• **ABOUT THIS EXERCISE**:
For each record below, retype the text exactly and omit any image.

• **MATERIAL TO PROCESS**:
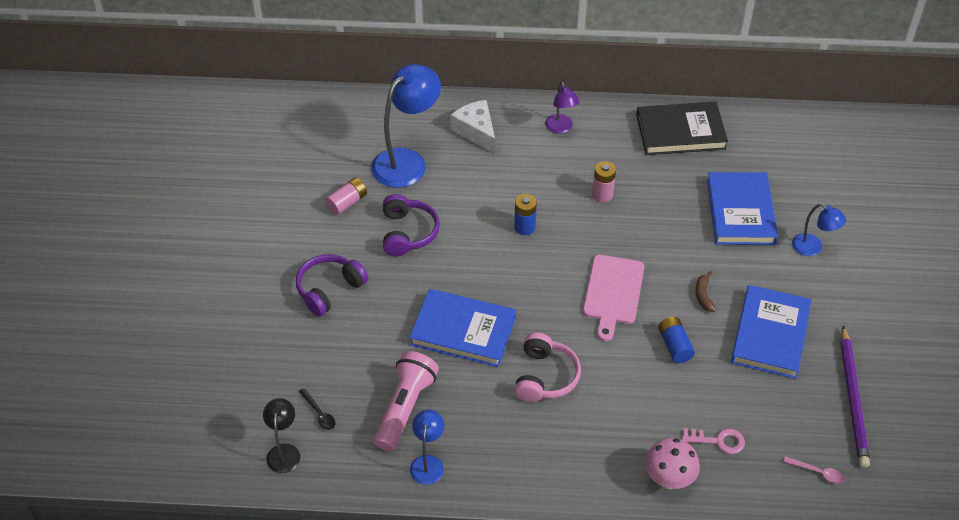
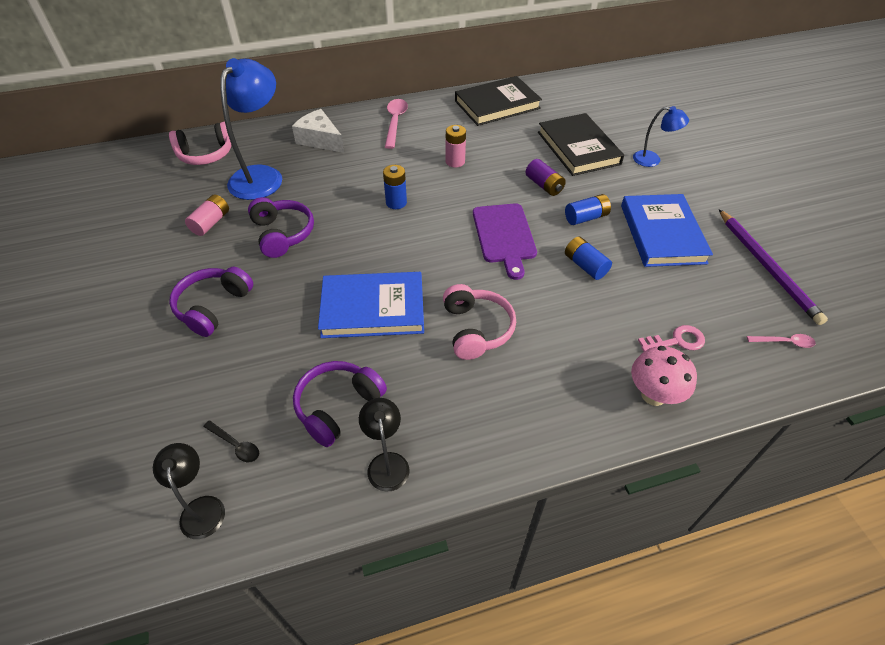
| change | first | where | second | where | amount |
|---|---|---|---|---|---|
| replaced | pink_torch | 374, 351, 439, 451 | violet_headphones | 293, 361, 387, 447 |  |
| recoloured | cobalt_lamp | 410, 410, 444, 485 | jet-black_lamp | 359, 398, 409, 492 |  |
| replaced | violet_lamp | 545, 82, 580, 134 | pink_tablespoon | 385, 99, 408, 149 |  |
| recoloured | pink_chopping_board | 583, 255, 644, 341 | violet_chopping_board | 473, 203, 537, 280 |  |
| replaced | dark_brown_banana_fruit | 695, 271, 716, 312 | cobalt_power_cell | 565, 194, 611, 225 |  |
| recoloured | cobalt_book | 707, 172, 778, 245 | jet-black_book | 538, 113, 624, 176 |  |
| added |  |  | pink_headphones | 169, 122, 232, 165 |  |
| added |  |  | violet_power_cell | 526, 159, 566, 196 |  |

• **TASK RESPONSE**:
| change | first | where | second | where | amount |
|---|---|---|---|---|---|
| replaced | pink_torch | 374, 351, 439, 451 | violet_headphones | 293, 361, 387, 447 |  |
| recoloured | cobalt_lamp | 410, 410, 444, 485 | jet-black_lamp | 359, 398, 409, 492 |  |
| replaced | violet_lamp | 545, 82, 580, 134 | pink_tablespoon | 385, 99, 408, 149 |  |
| recoloured | pink_chopping_board | 583, 255, 644, 341 | violet_chopping_board | 473, 203, 537, 280 |  |
| replaced | dark_brown_banana_fruit | 695, 271, 716, 312 | cobalt_power_cell | 565, 194, 611, 225 |  |
| recoloured | cobalt_book | 707, 172, 778, 245 | jet-black_book | 538, 113, 624, 176 |  |
| added |  |  | pink_headphones | 169, 122, 232, 165 |  |
| added |  |  | violet_power_cell | 526, 159, 566, 196 |  |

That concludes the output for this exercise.